Your goal —
Please return only the lines between the line with "green cutting board: 0 -> 1" and the final line of the entries, both included, and exclude pictures.

═══

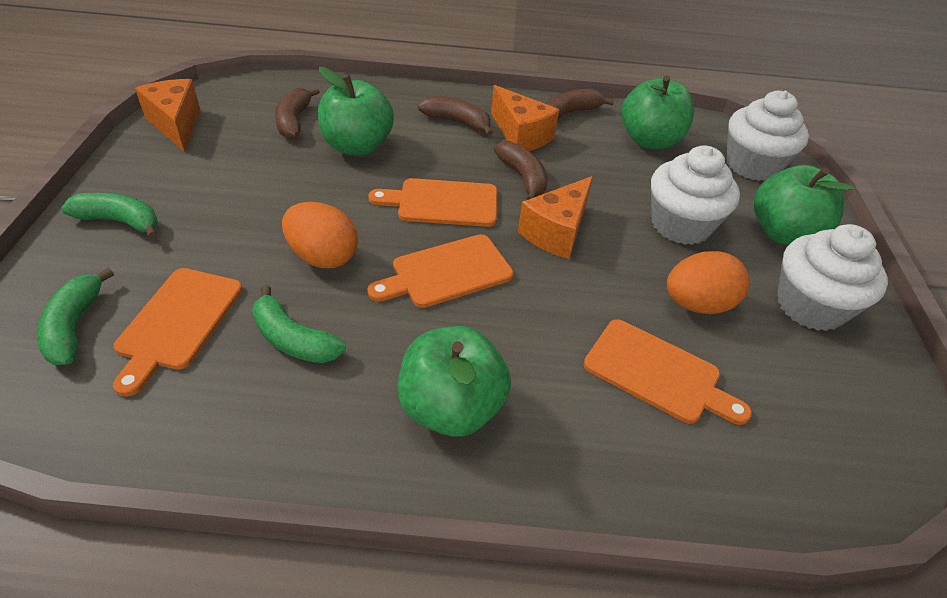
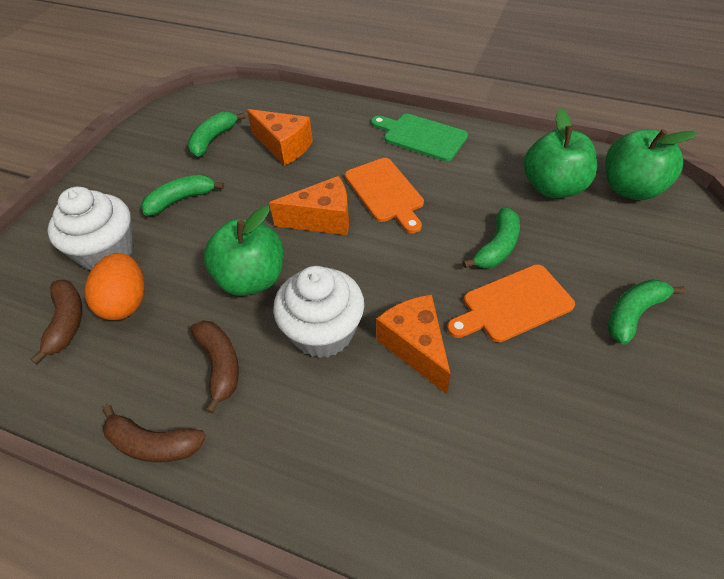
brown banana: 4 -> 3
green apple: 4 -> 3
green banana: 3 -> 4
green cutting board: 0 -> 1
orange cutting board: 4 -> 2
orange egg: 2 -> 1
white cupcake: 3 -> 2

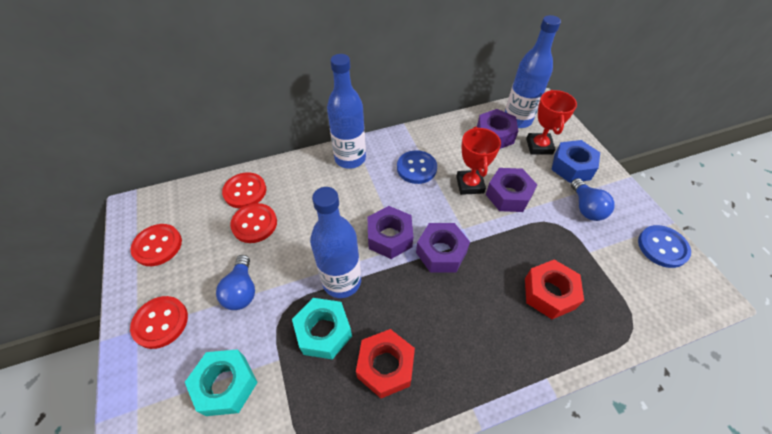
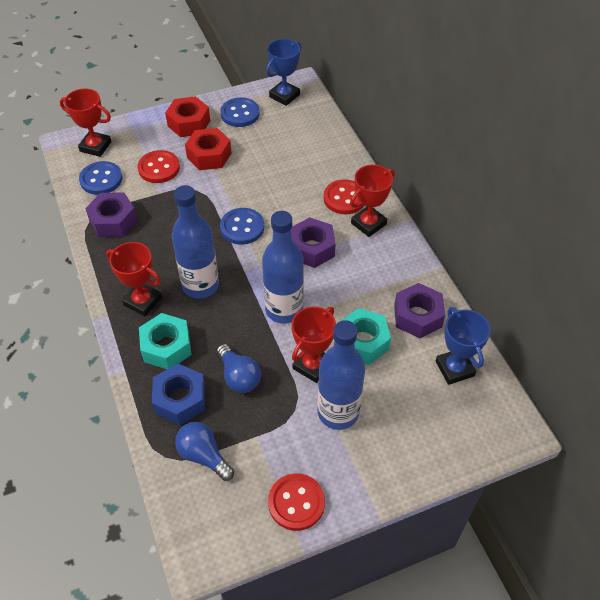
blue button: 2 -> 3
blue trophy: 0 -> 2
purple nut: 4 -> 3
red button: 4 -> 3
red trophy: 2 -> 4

═══

Response to this exercise —
green cutting board: 0 -> 1
orange cutting board: 4 -> 2
orange egg: 2 -> 1
white cupcake: 3 -> 2

blue button: 2 -> 3
blue trophy: 0 -> 2
purple nut: 4 -> 3
red button: 4 -> 3
red trophy: 2 -> 4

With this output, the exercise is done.